[[ Supplied records open ]]
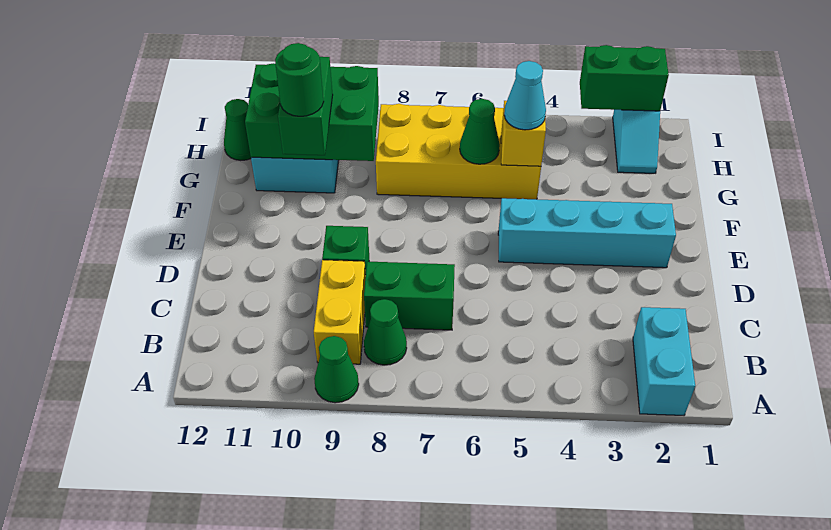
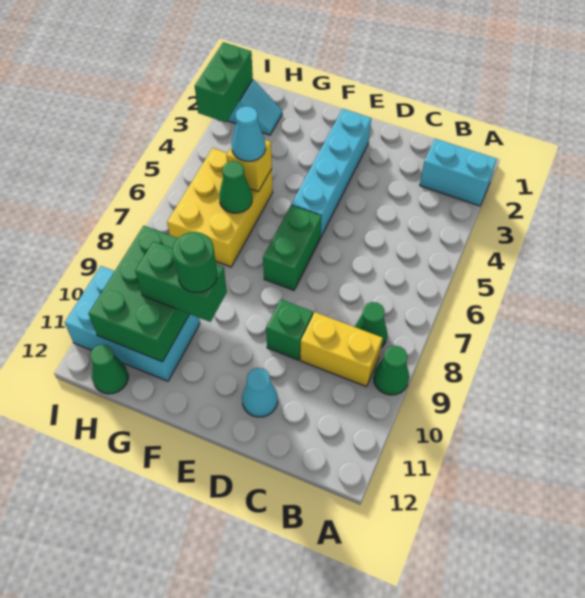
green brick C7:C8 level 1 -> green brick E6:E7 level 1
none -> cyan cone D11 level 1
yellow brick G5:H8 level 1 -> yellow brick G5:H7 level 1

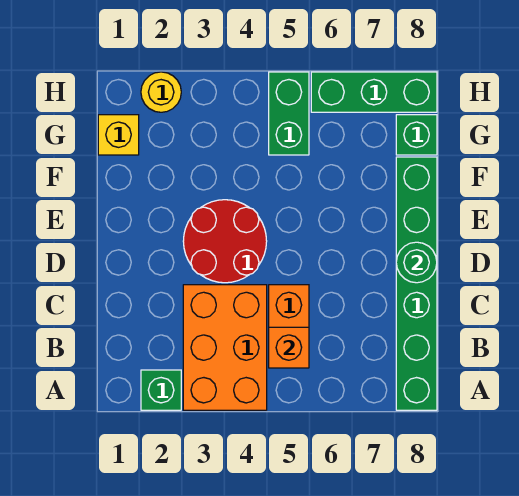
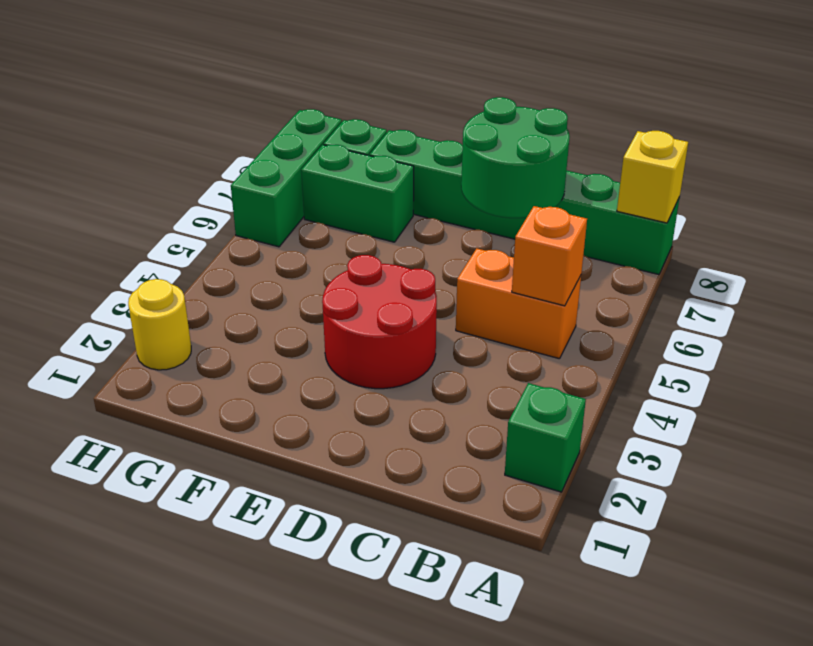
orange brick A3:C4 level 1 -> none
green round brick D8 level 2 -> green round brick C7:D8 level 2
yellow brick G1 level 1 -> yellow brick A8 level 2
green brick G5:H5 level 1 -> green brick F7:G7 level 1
[[ Supplied records closed ]]
* Activity *
Pictures excluded, repeat exactly the lines from the top of the material through the line with "yellow brick G1", including both of those lines.

* Solution *
green brick C7:C8 level 1 -> green brick E6:E7 level 1
none -> cyan cone D11 level 1
yellow brick G5:H8 level 1 -> yellow brick G5:H7 level 1

orange brick A3:C4 level 1 -> none
green round brick D8 level 2 -> green round brick C7:D8 level 2
yellow brick G1 level 1 -> yellow brick A8 level 2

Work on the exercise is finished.